__Exercise__
Exactly those lines running from the one containing "blue brick A3:B4" to the end of the material are to be printed, and no others.

%%

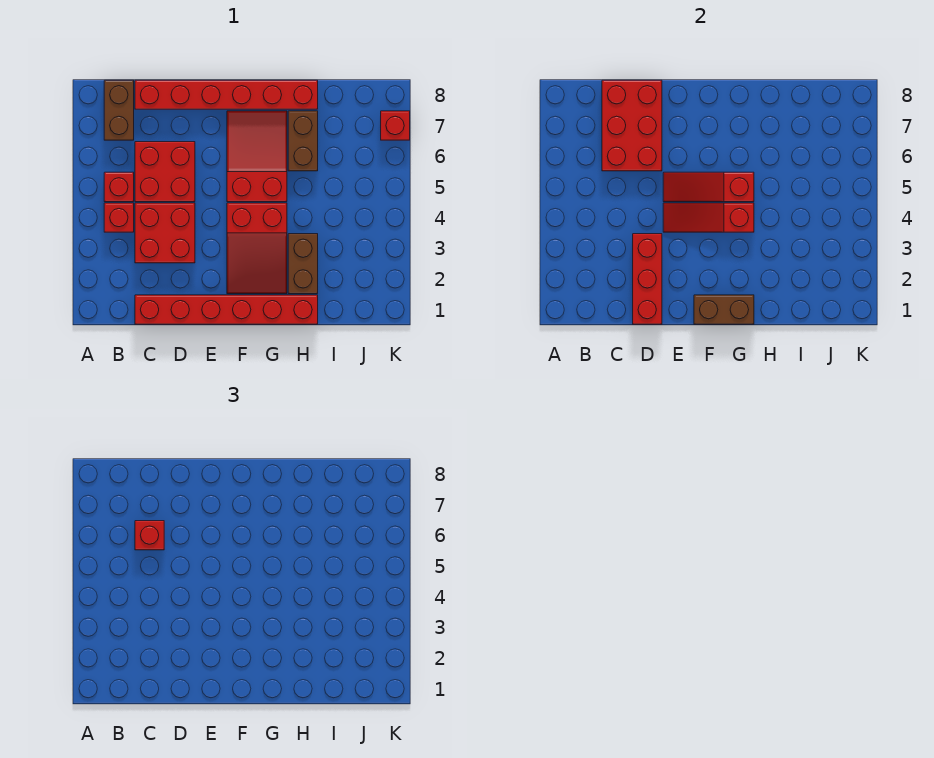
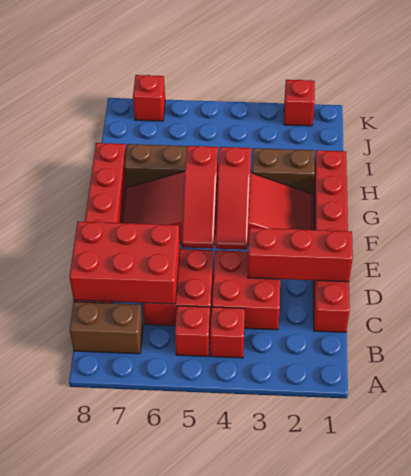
red brick C6 level 3 -> red brick K2 level 1
brown brick F1:G1 level 2 -> none

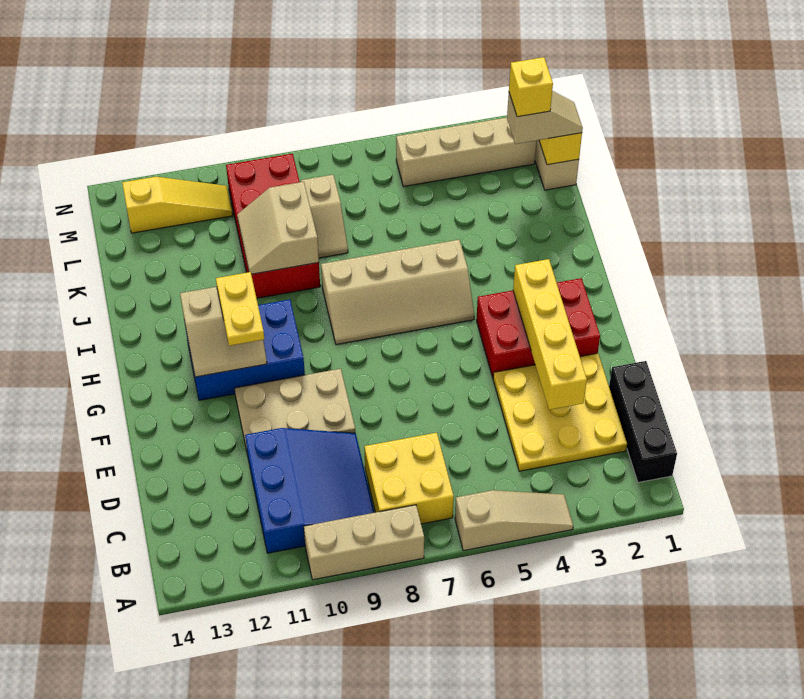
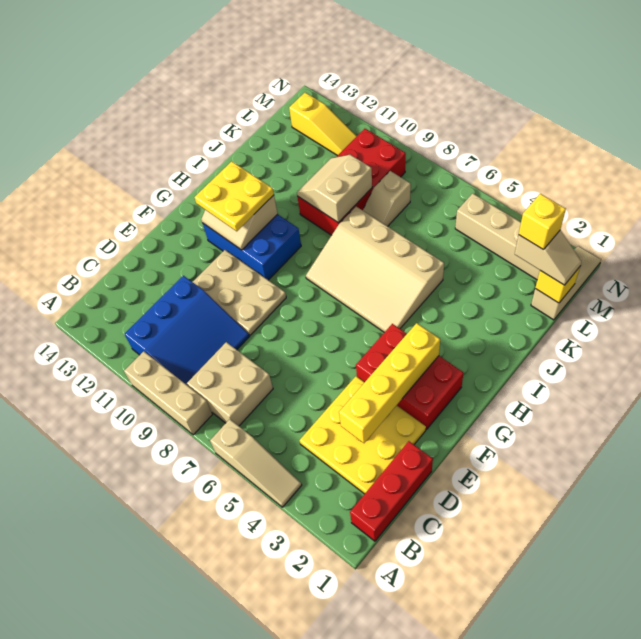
black brick B1:D1 level 1 -> red brick B1:D1 level 1
yellow brick B7:C8 level 1 -> tan brick B7:C8 level 1
yellow plate G11:H11 level 3 -> yellow plate G11:H12 level 3
tan slope H5:I8 level 1 top I -> tan slope H5:J8 level 1 top J

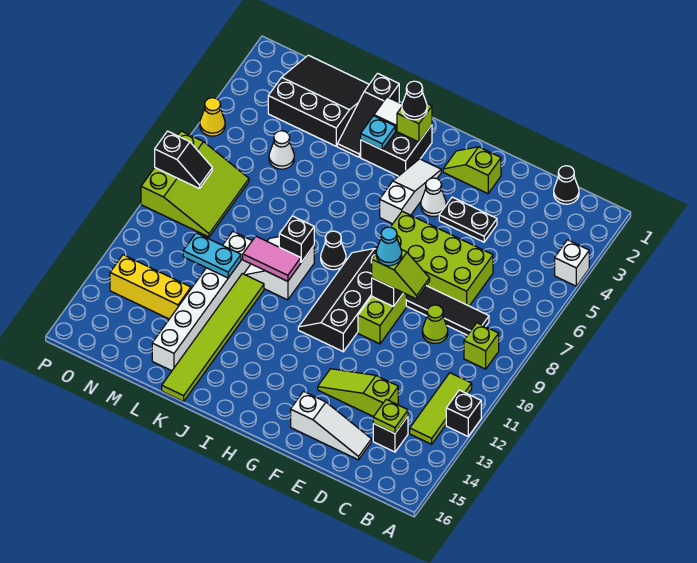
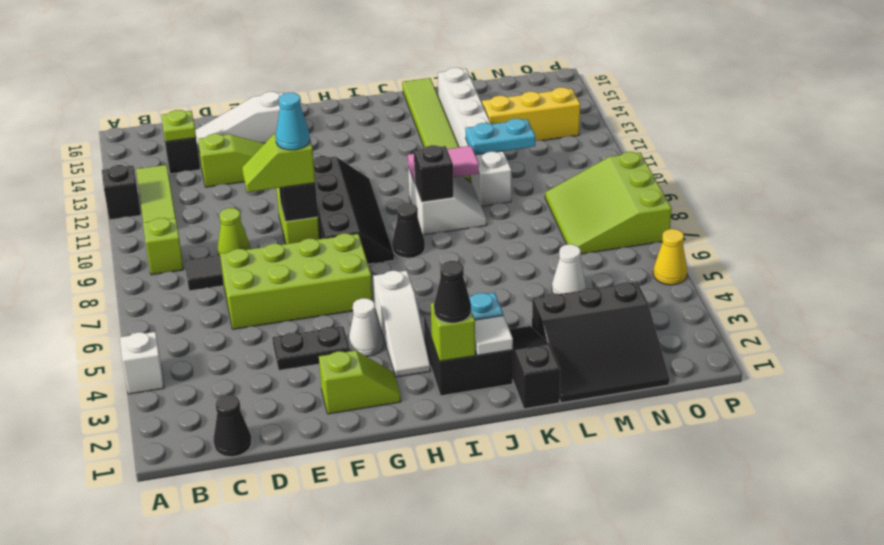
black slope O8:P8 level 2 top P -> none

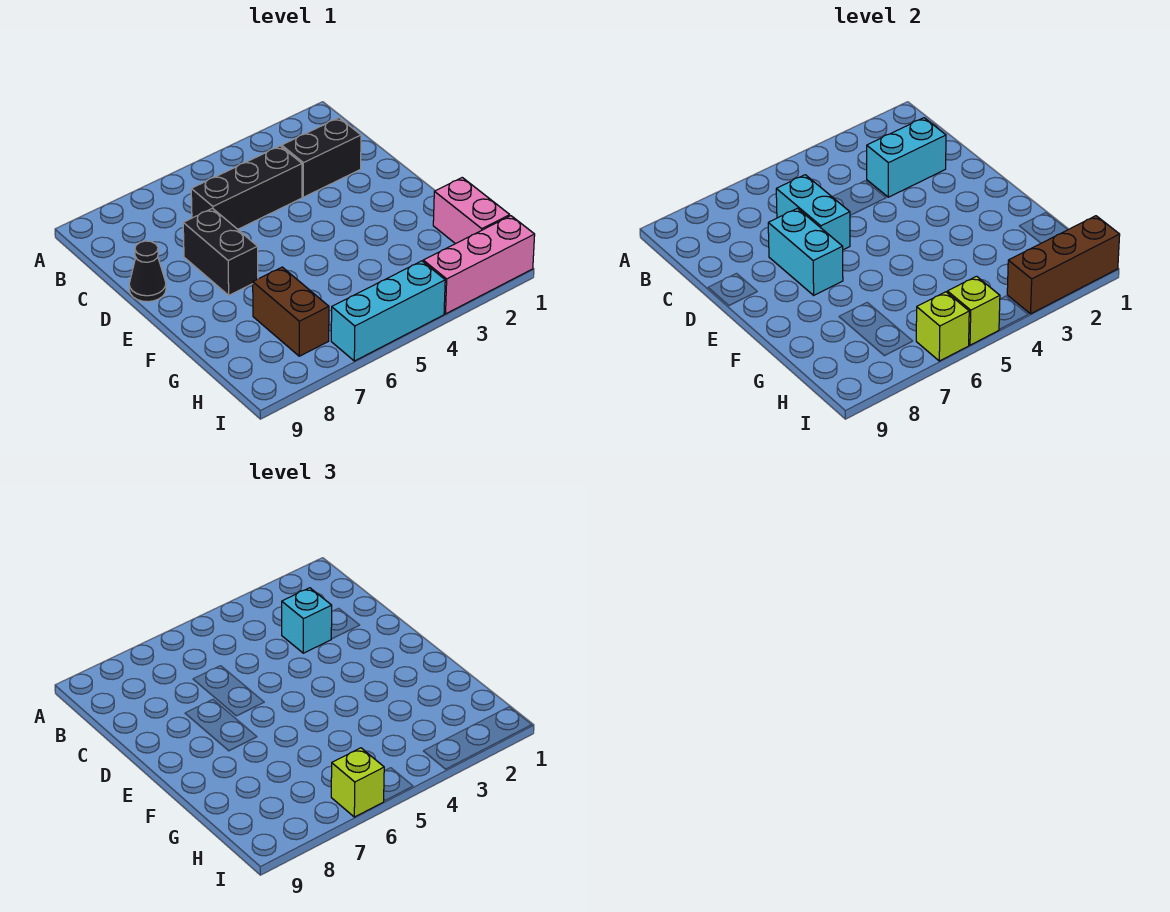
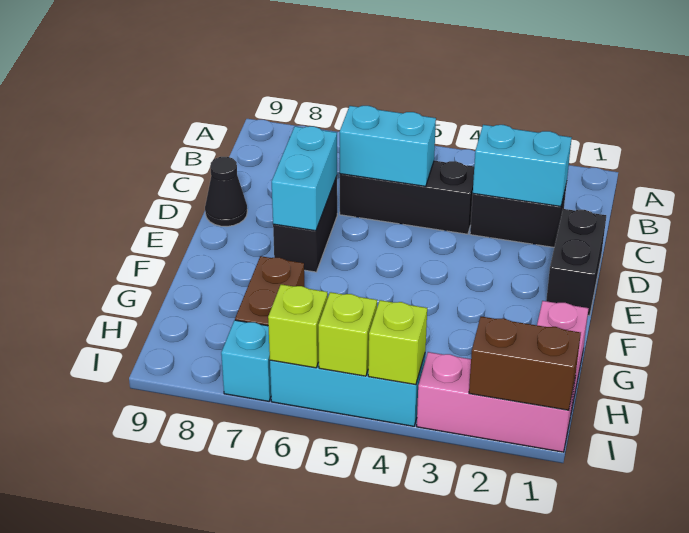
cyan brick C3 level 3 -> cyan brick I7 level 1
cyan brick C6:D6 level 2 -> cyan brick C5:C6 level 2
none -> black brick D1:E1 level 1
brown brick I1:I3 level 2 -> brown brick I1:I2 level 2
lime brick I6 level 3 -> lime brick I4 level 2

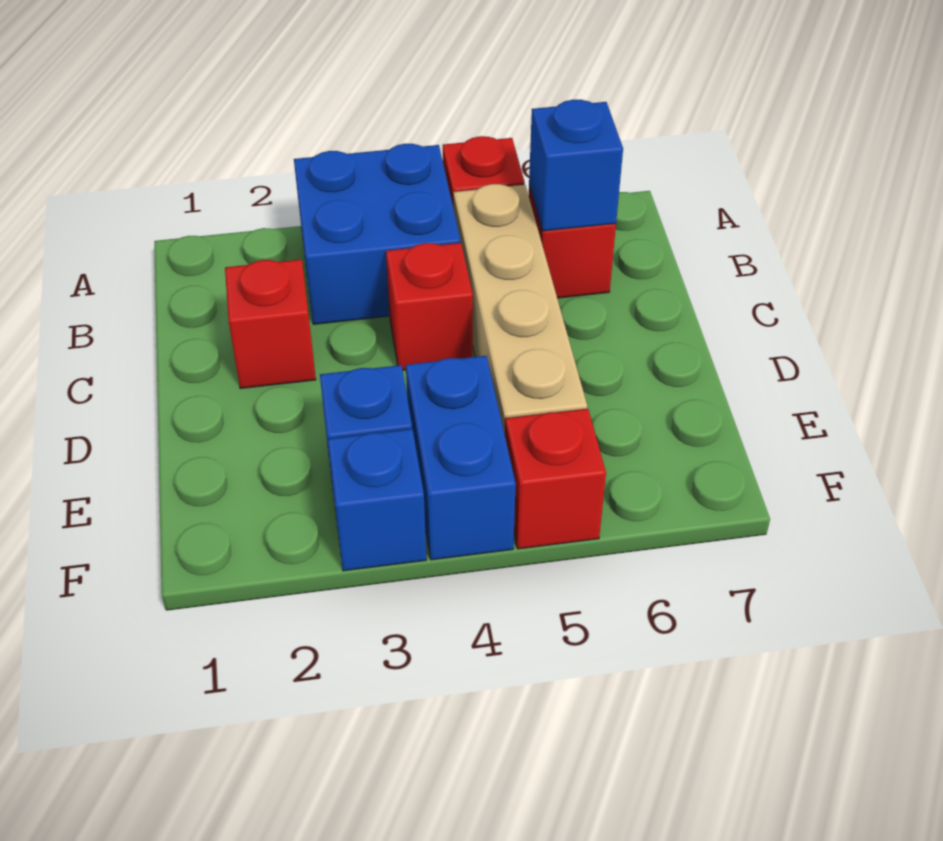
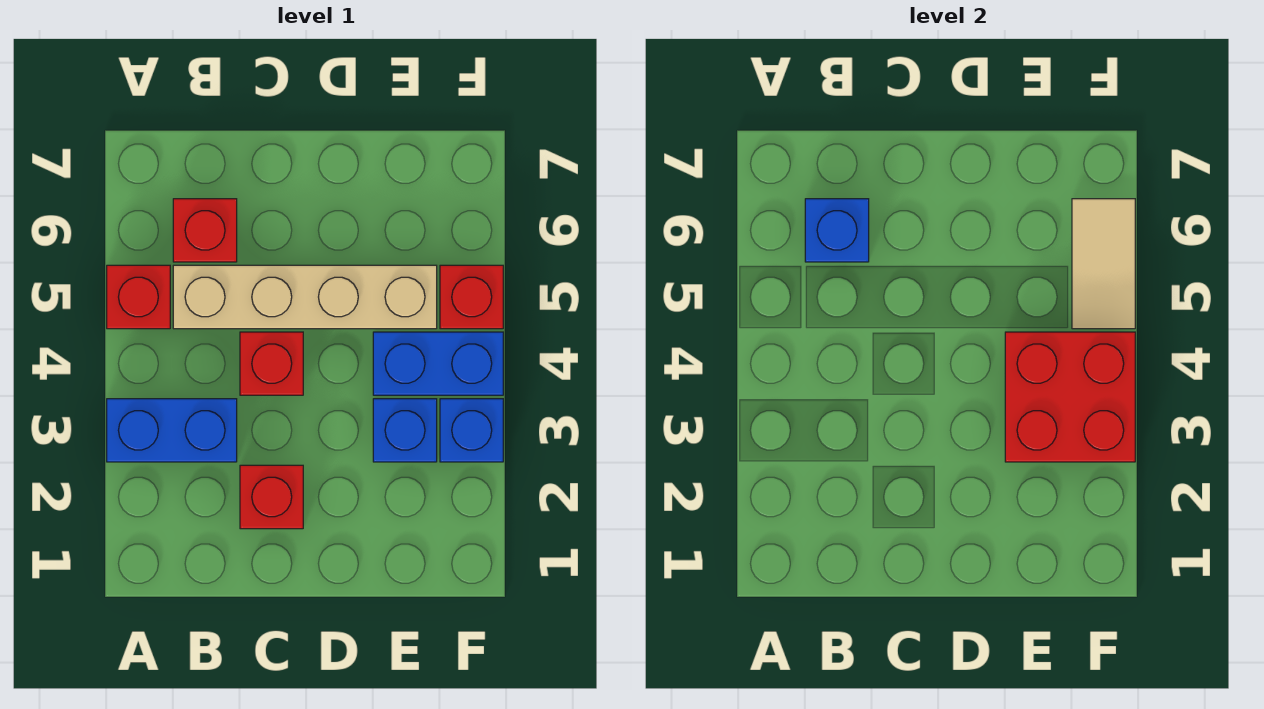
blue brick A3:B4 level 1 -> blue brick A3:B3 level 1
none -> red brick E3:F4 level 2
none -> tan tile F5:F6 level 2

%%

__Output of the task__
blue brick A3:B4 level 1 -> blue brick A3:B3 level 1
none -> red brick E3:F4 level 2
none -> tan tile F5:F6 level 2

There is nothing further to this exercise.